■ Task prompt ■
From the line that includes "grey brick B3:B4" to the last line of the records, inclusive, repeat each line exactly.

■ Excerpted records ■
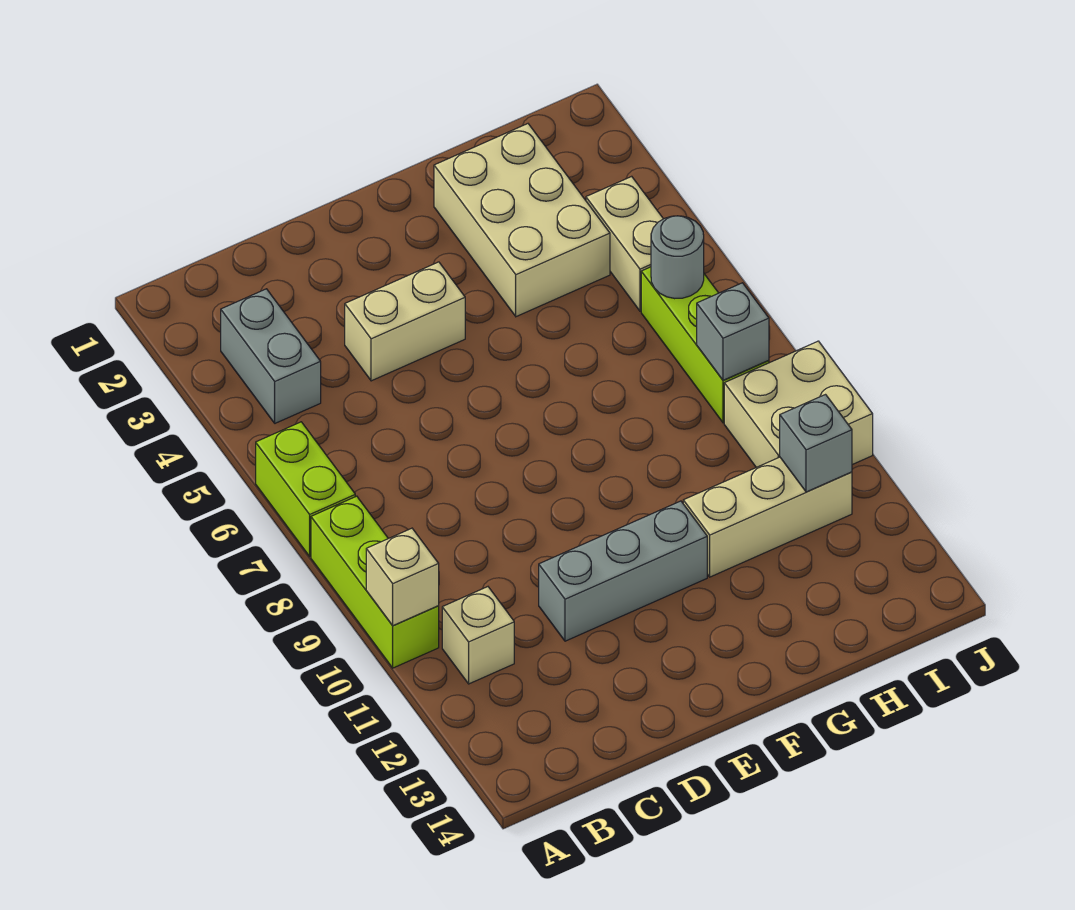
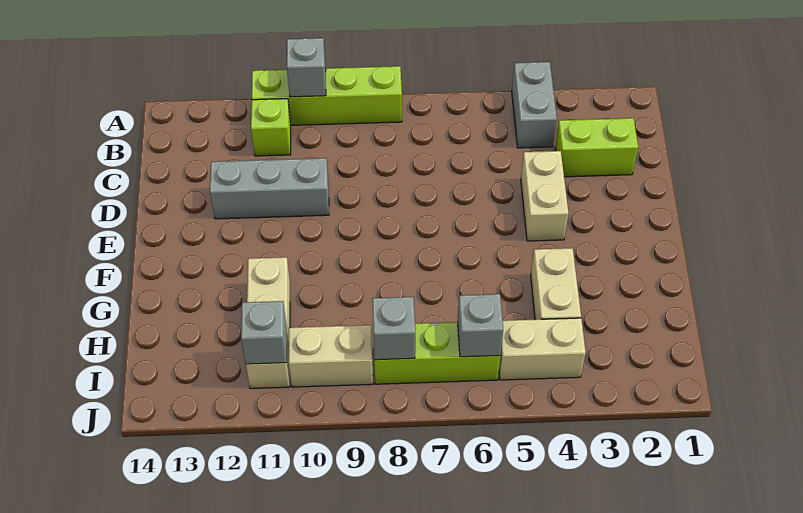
lime brick A6:A7 level 1 -> lime brick C2:C3 level 1
lime brick A8:A10 level 1 -> lime brick A8:A11 level 1
tan brick A10 level 2 -> grey brick A10 level 2
grey brick B3:B4 level 1 -> grey brick A4:B4 level 1
tan brick B11 level 1 -> lime brick B11 level 1
grey brick D11:F11 level 1 -> grey brick D10:D12 level 1
tan brick G2:H4 level 1 -> tan brick G4:H4 level 1
grey round brick I6 level 2 -> grey brick I6 level 2
tan brick I9:J10 level 1 -> tan brick I9:I10 level 1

■ Response for this exercise ■
grey brick B3:B4 level 1 -> grey brick A4:B4 level 1
tan brick B11 level 1 -> lime brick B11 level 1
grey brick D11:F11 level 1 -> grey brick D10:D12 level 1
tan brick G2:H4 level 1 -> tan brick G4:H4 level 1
grey round brick I6 level 2 -> grey brick I6 level 2
tan brick I9:J10 level 1 -> tan brick I9:I10 level 1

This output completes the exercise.